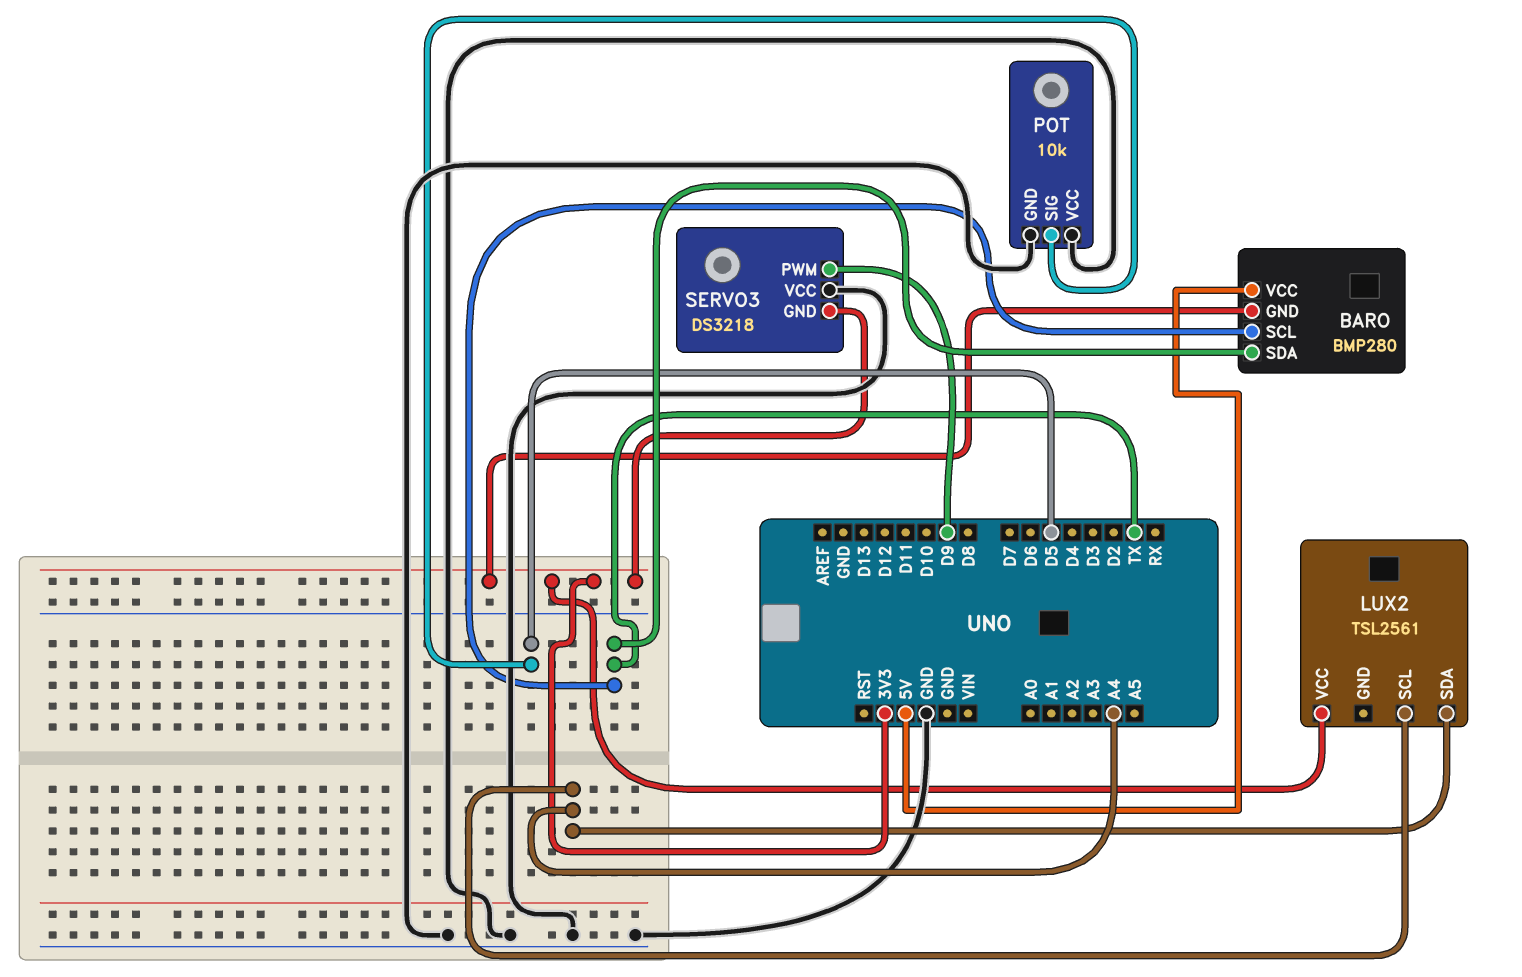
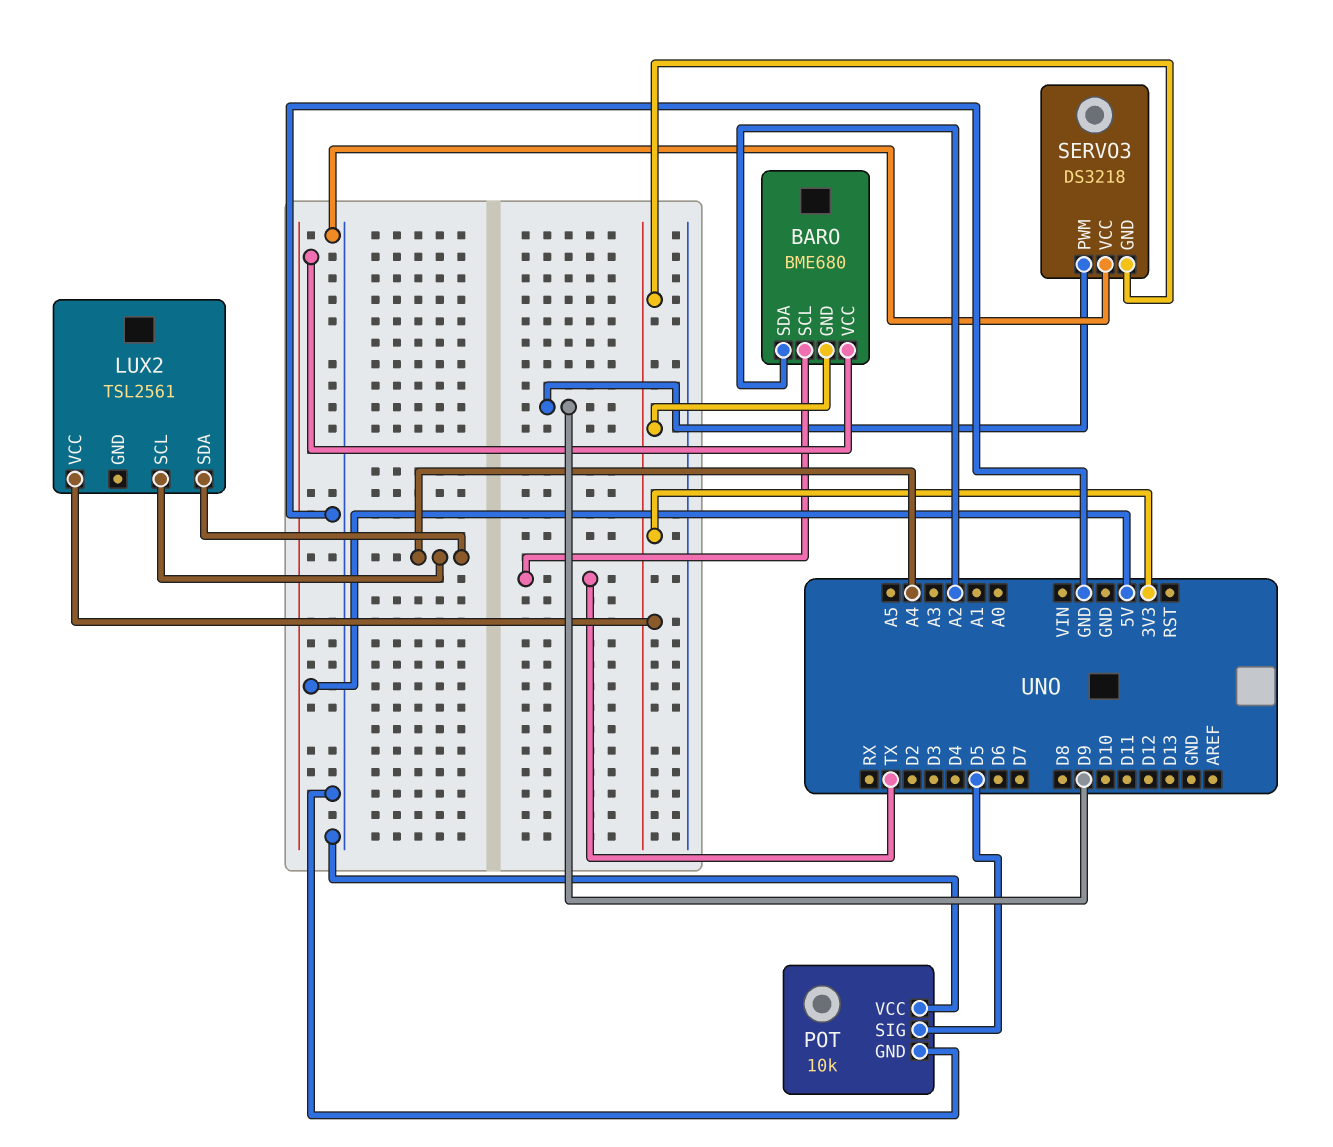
BARO: BMP280 -> BME680
BARO pin SDA: TX -> A2

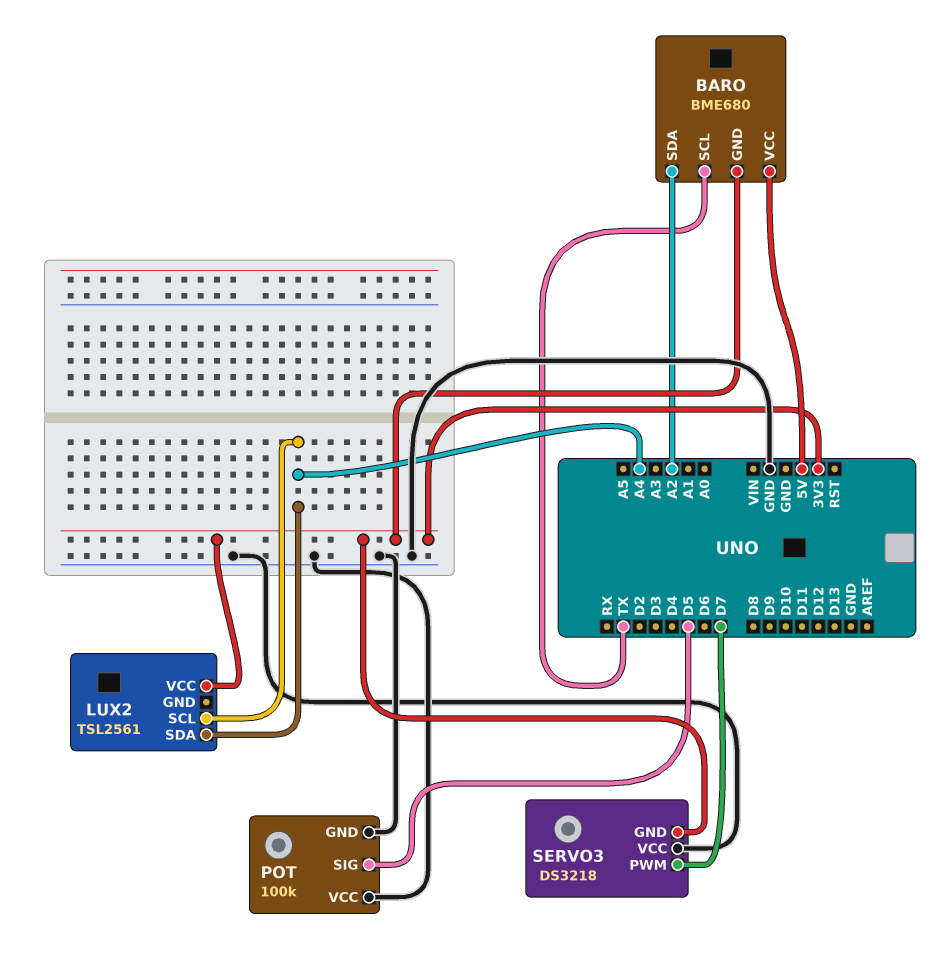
POT: 10k -> 100k
SERVO3 pin PWM: D9 -> D7

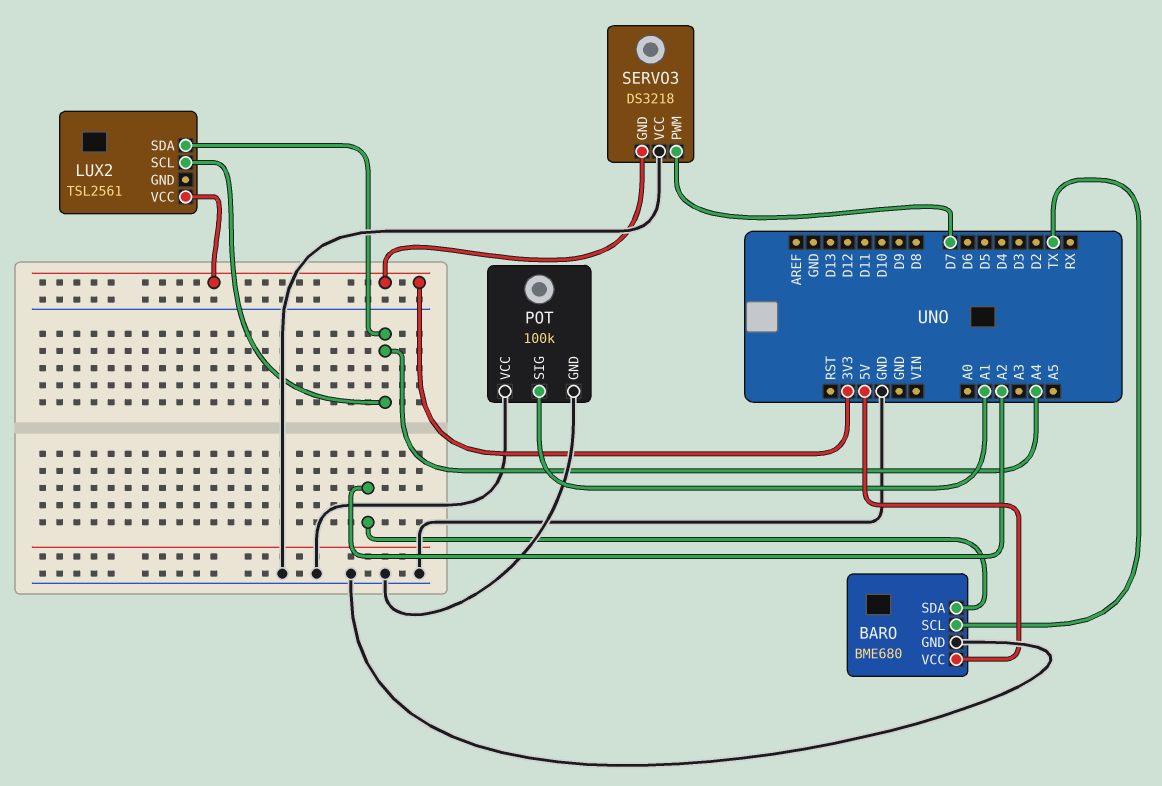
BARO pin GND: 3V3 -> GND
POT pin SIG: D5 -> A1

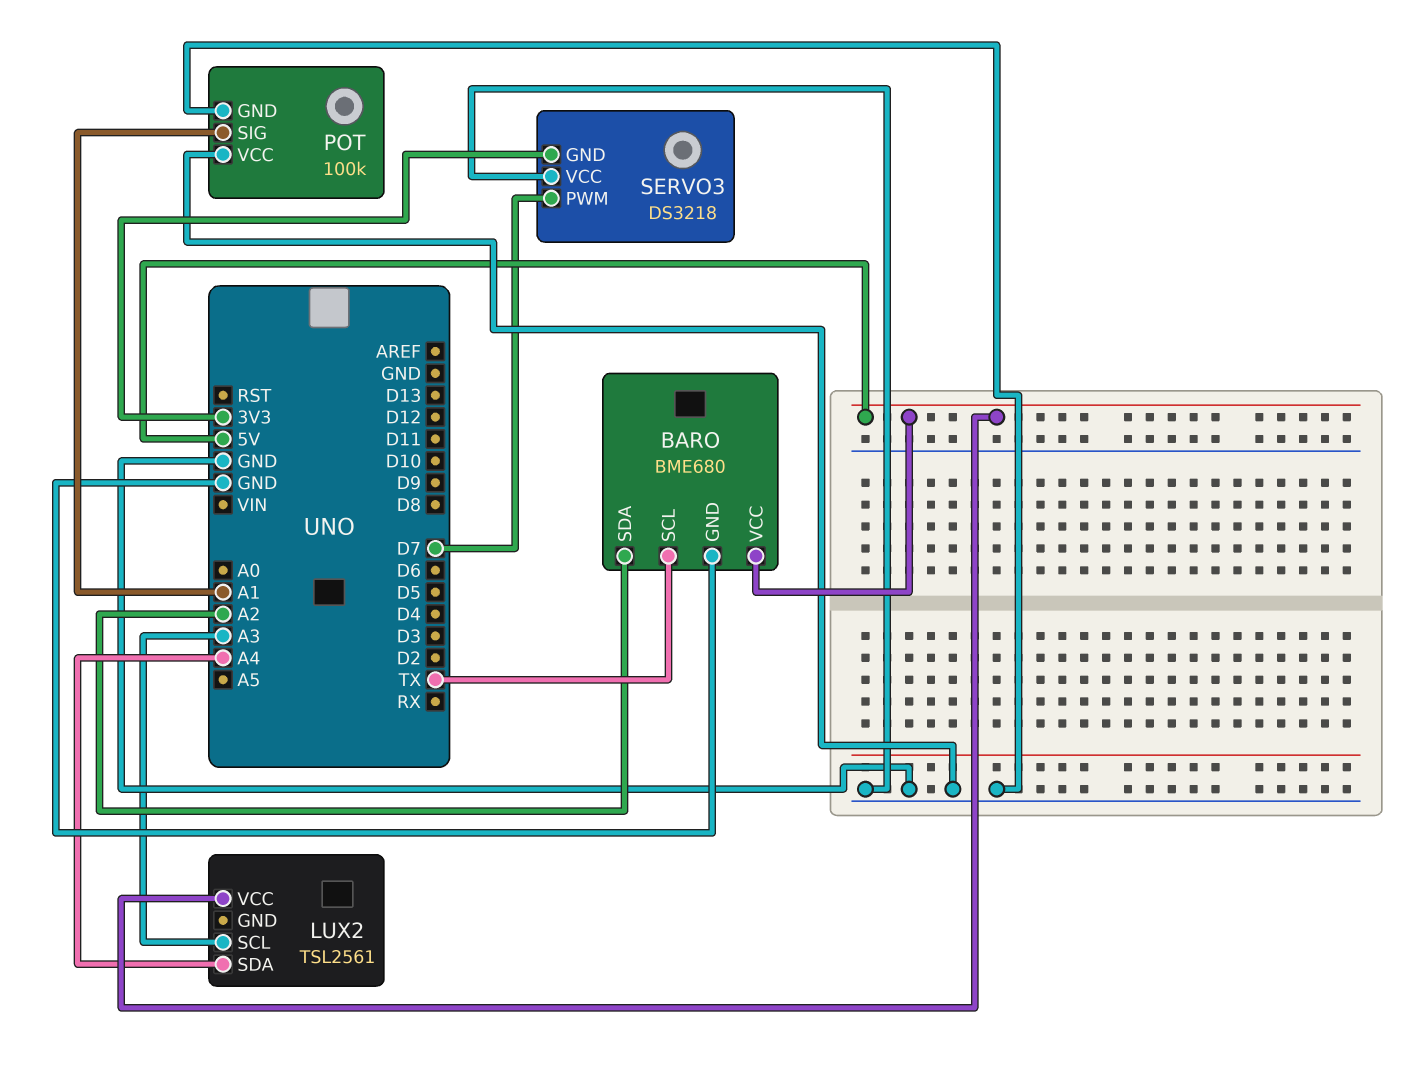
LUX2 pin SCL: A4 -> A3
LUX2 pin VCC: 3V3 -> 5V

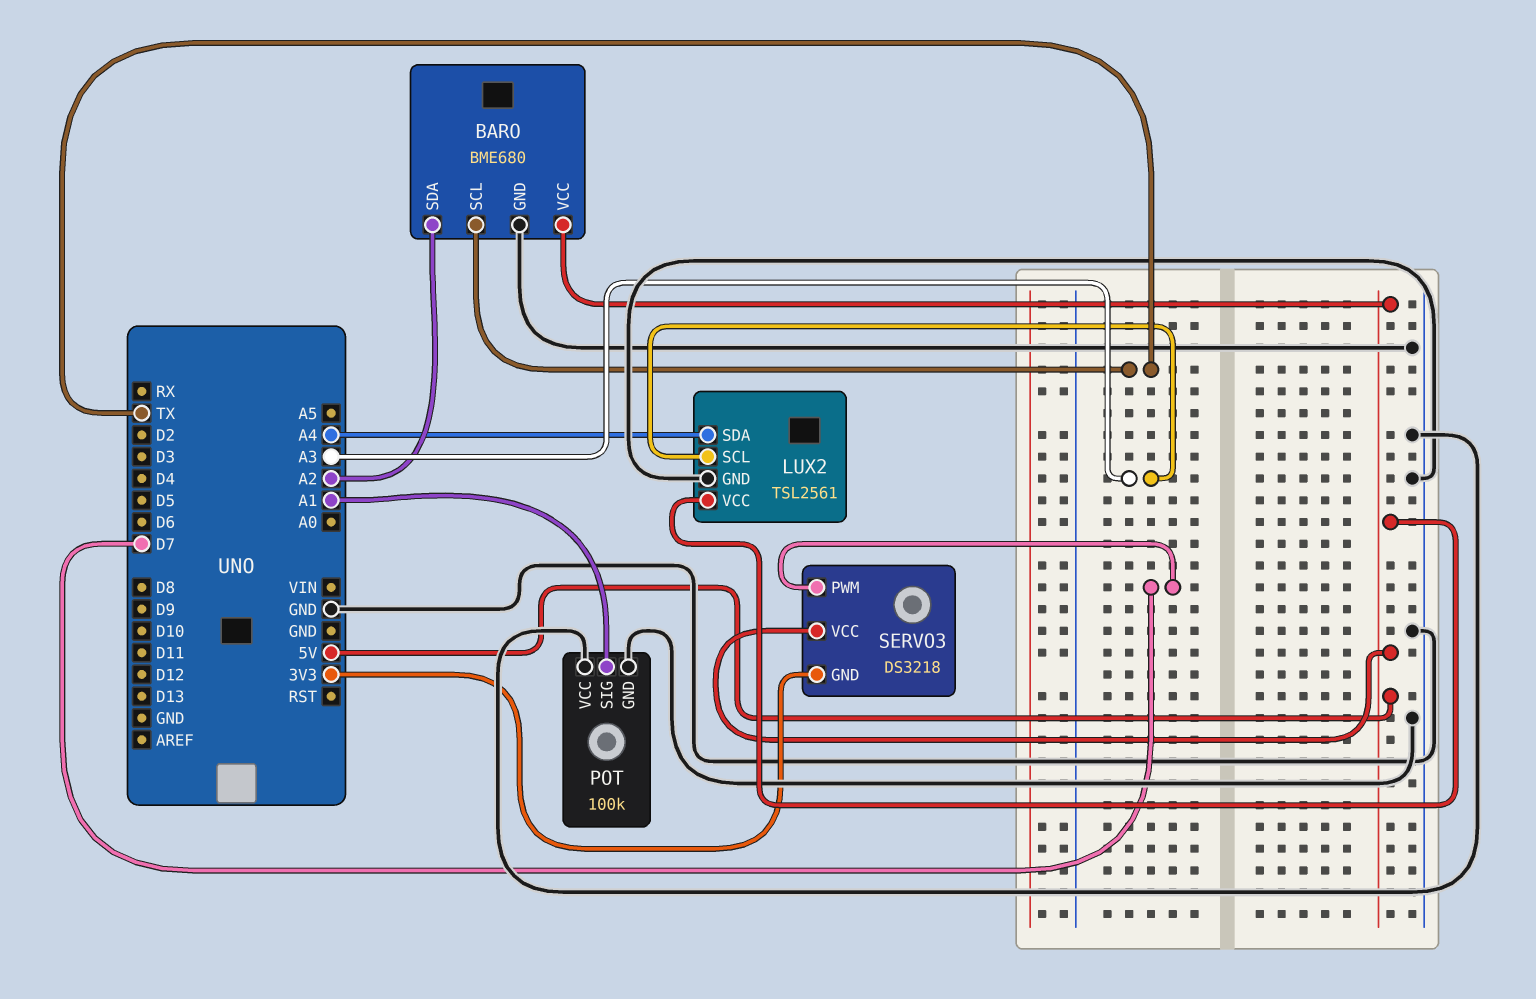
LUX2 pin GND: none -> GND
SERVO3 pin VCC: GND -> 5V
- - -
Requirement: Starting at the line that contains "LUX2 pin SCL: A4 -> A3", return every line through the end of the records above exactly as written, and return no pictures.

Task output:
LUX2 pin SCL: A4 -> A3
LUX2 pin VCC: 3V3 -> 5V

LUX2 pin GND: none -> GND
SERVO3 pin VCC: GND -> 5V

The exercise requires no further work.